» Exercise inputs:
▽
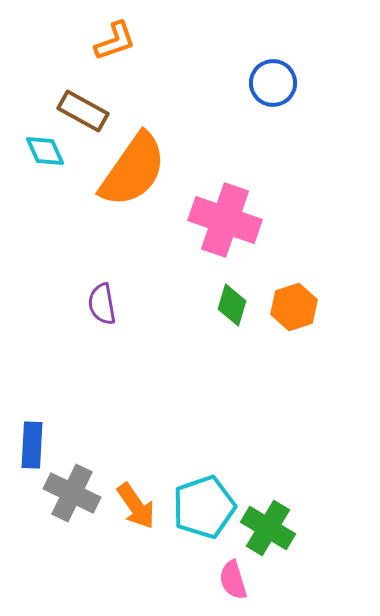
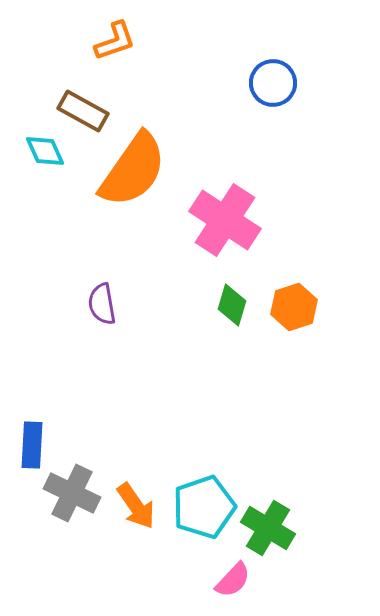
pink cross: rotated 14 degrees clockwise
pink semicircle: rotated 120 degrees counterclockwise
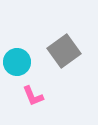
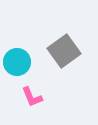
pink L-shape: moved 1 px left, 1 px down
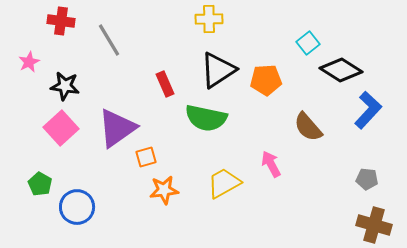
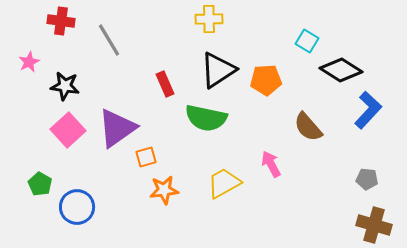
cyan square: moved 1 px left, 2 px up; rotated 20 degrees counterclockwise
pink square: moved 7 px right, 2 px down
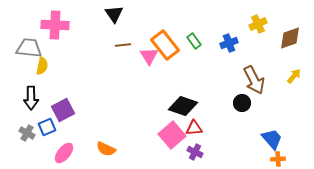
△
▽
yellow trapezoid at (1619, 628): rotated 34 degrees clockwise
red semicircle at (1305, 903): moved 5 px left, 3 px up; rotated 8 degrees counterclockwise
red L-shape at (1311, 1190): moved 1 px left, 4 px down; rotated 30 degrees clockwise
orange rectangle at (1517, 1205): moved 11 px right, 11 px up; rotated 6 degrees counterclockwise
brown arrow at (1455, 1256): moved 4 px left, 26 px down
△
▽
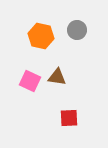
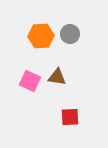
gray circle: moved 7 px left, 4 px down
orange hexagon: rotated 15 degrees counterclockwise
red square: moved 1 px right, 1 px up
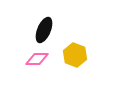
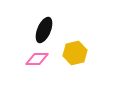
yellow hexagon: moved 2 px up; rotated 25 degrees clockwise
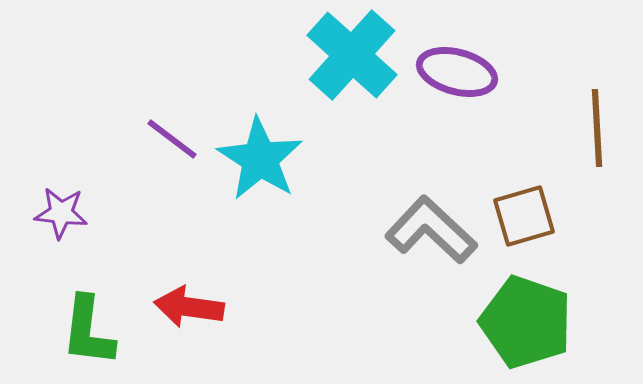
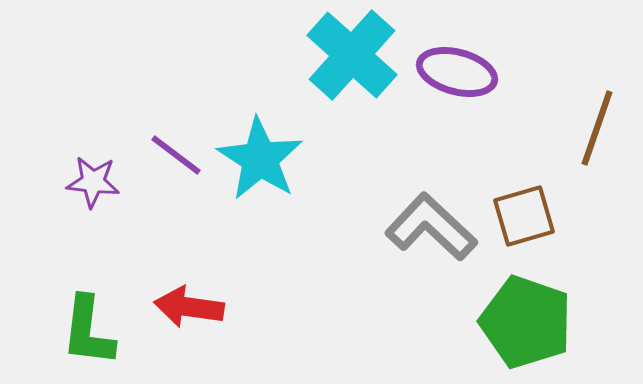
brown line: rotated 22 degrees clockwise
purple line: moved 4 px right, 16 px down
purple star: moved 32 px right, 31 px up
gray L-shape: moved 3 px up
△
» Description of the task: The expected output is exactly the lines of the listing above between the line holding "orange rectangle at" and the line holding "brown arrow at", inclusive.

» Written reply:
orange rectangle at (1517, 1205): moved 11 px right, 11 px up; rotated 6 degrees counterclockwise
brown arrow at (1455, 1256): moved 4 px left, 26 px down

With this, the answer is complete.